WHAT IS EXPECTED:
Return a copy of every line in the data below that contains "none".

Collection entries:
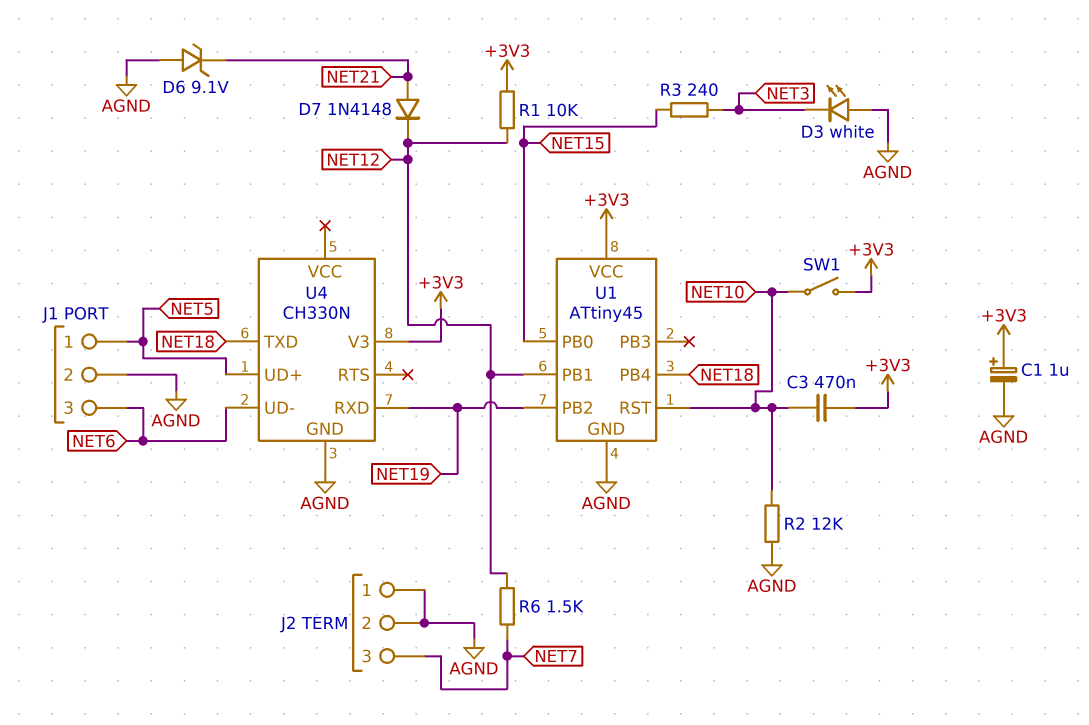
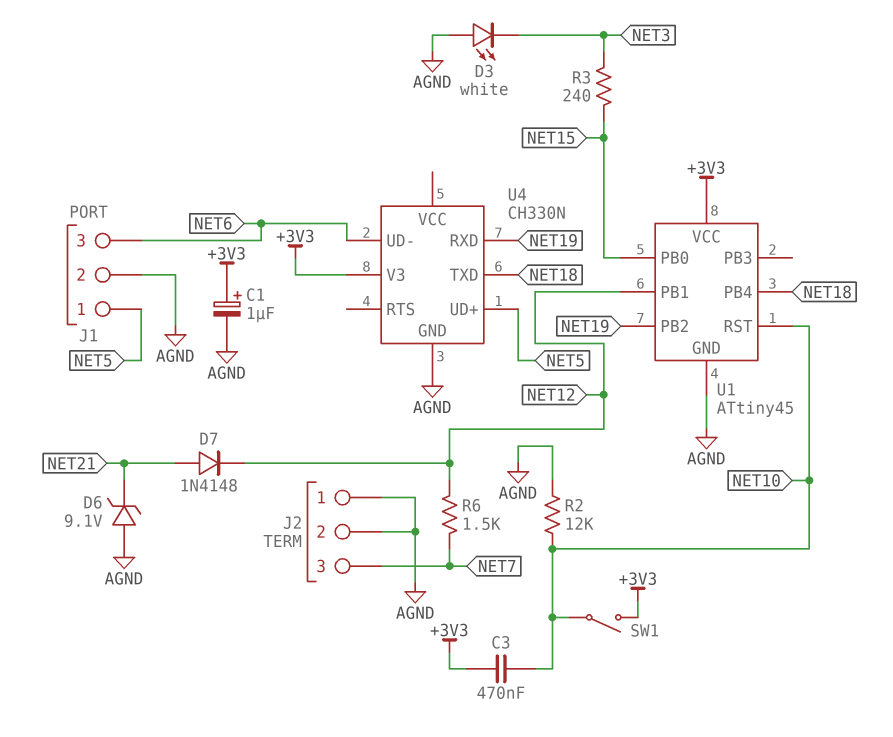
R1: 10k (+3V3, NET12) -> none

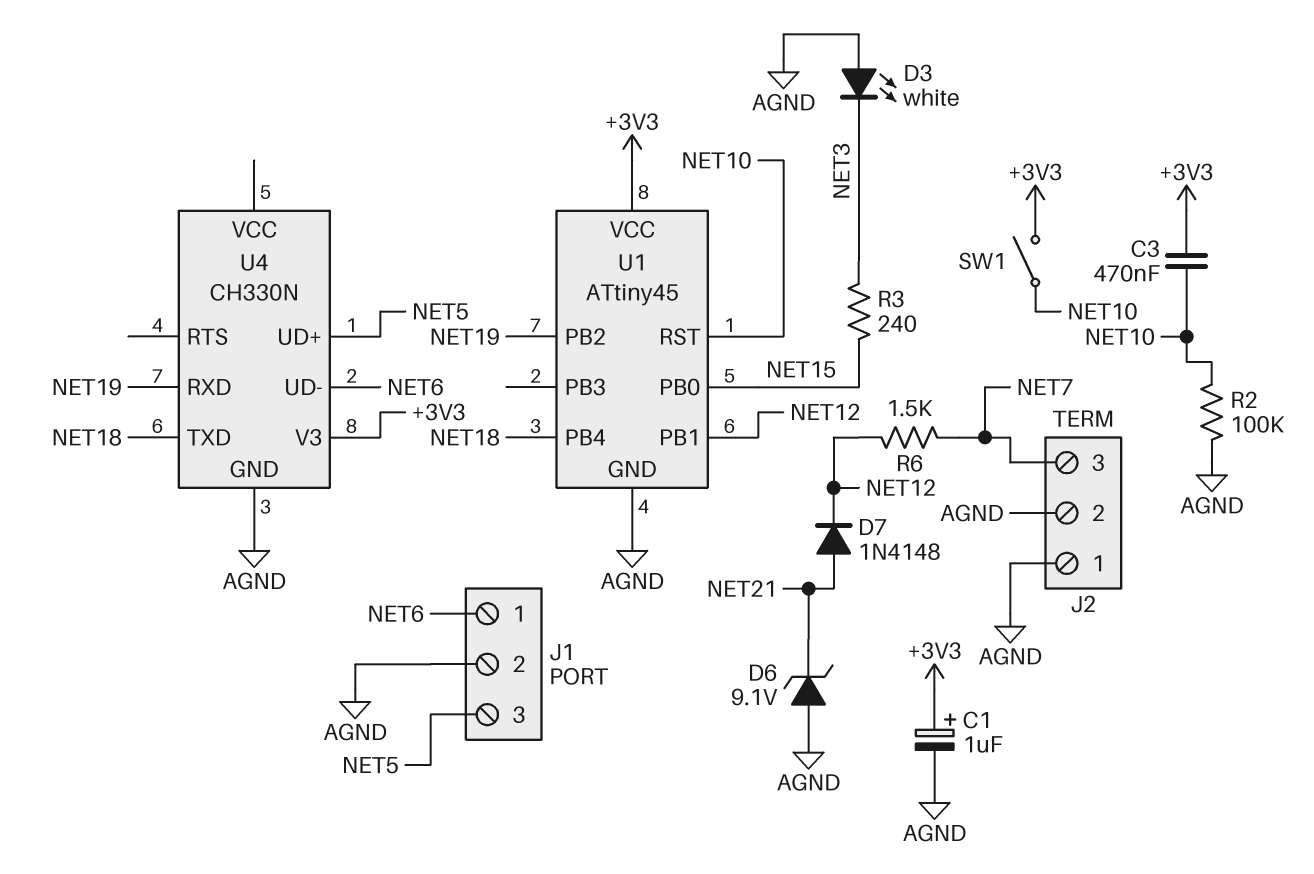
J1 pin 1: NET5 -> NET6
J1 pin 3: NET6 -> NET5
R2: 12k (AGND, NET10) -> 100k (AGND, NET10)

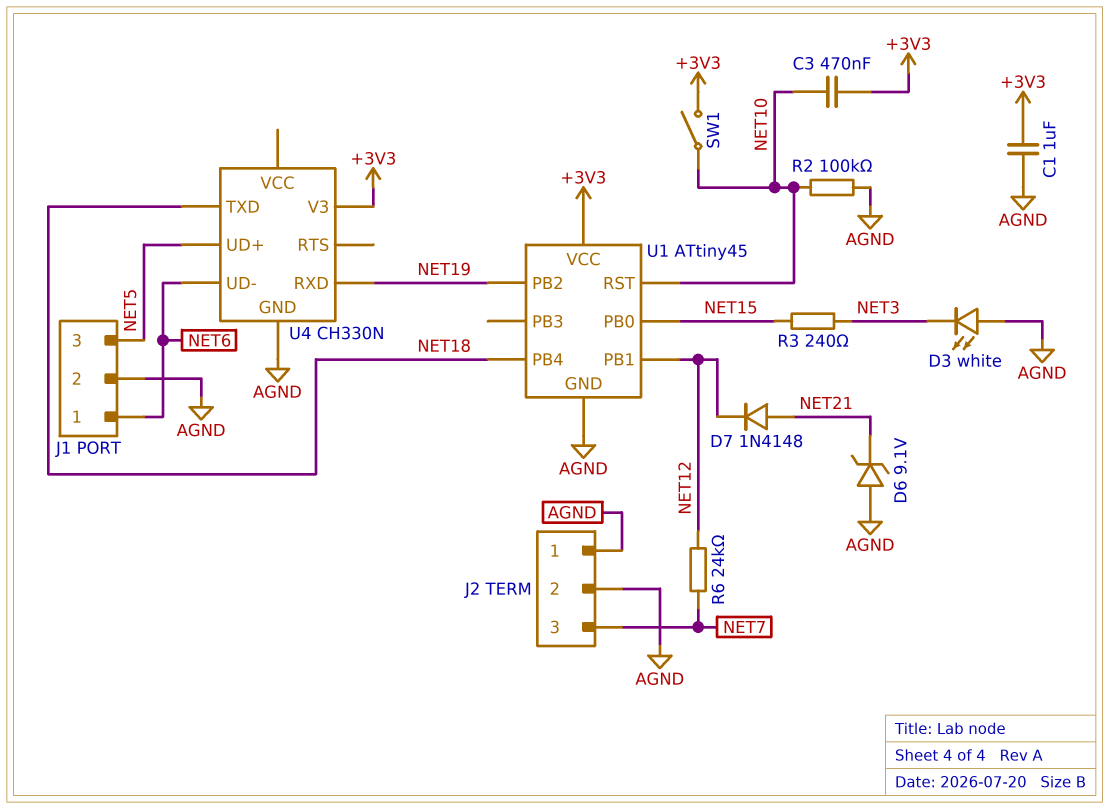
C1: 1uF (plus +3V3, minus AGND) -> 1uF (+3V3, AGND)
R6: 1.5k (NET7, NET12) -> 24k (NET7, NET12)

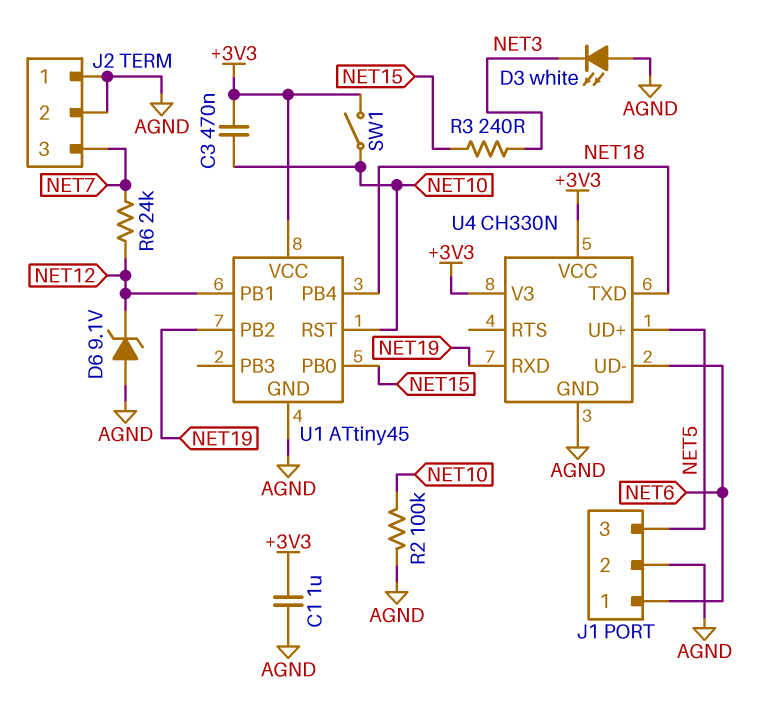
D6: zener 9.1V (A AGND, K NET21) -> zener 9.1V (A AGND, K NET12)
D7: diode 1N4148 (A NET21, K NET12) -> none
U4 pin VCC: none -> +3V3

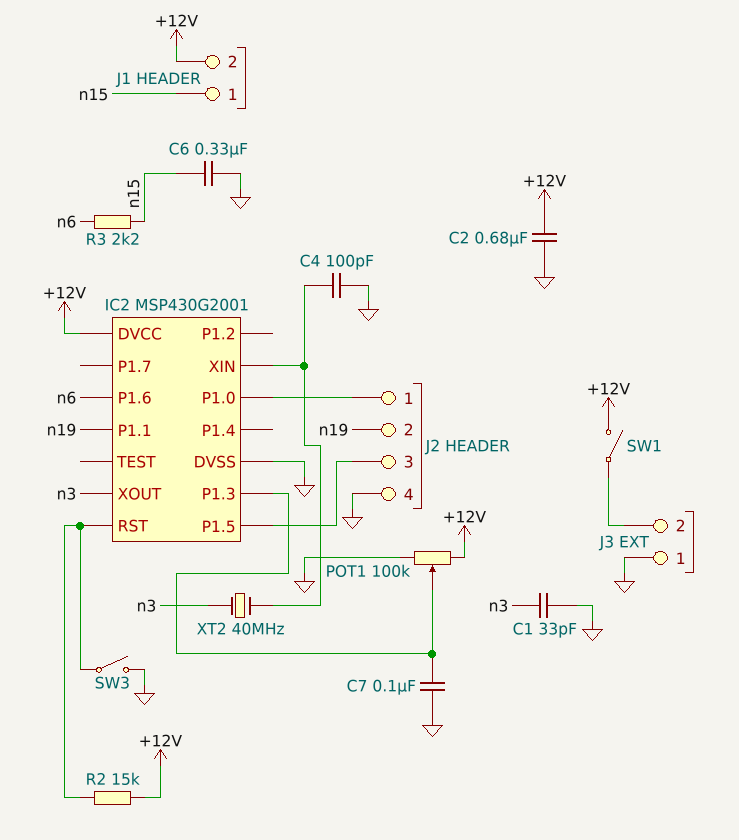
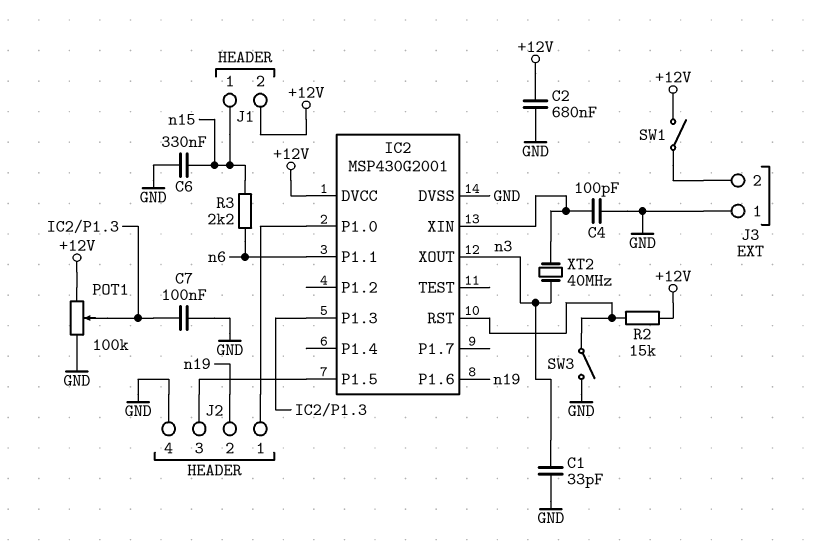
IC2 pin P1.1: n19 -> n6
IC2 pin P1.6: n6 -> n19

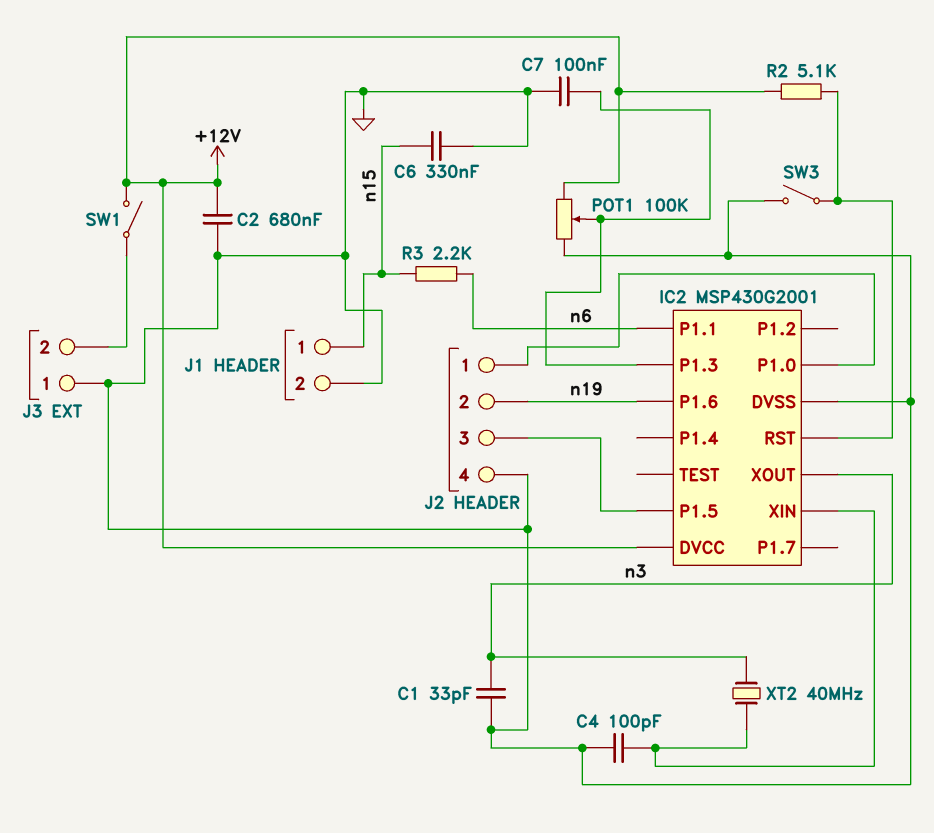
J1 pin 2: +12V -> GND
R2: 15k (+12V, IC2/RST) -> 5.1k (+12V, IC2/RST)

ANSWER TO THE EXERCISE:
R1: 10k (+3V3, NET12) -> none
D7: diode 1N4148 (A NET21, K NET12) -> none
U4 pin VCC: none -> +3V3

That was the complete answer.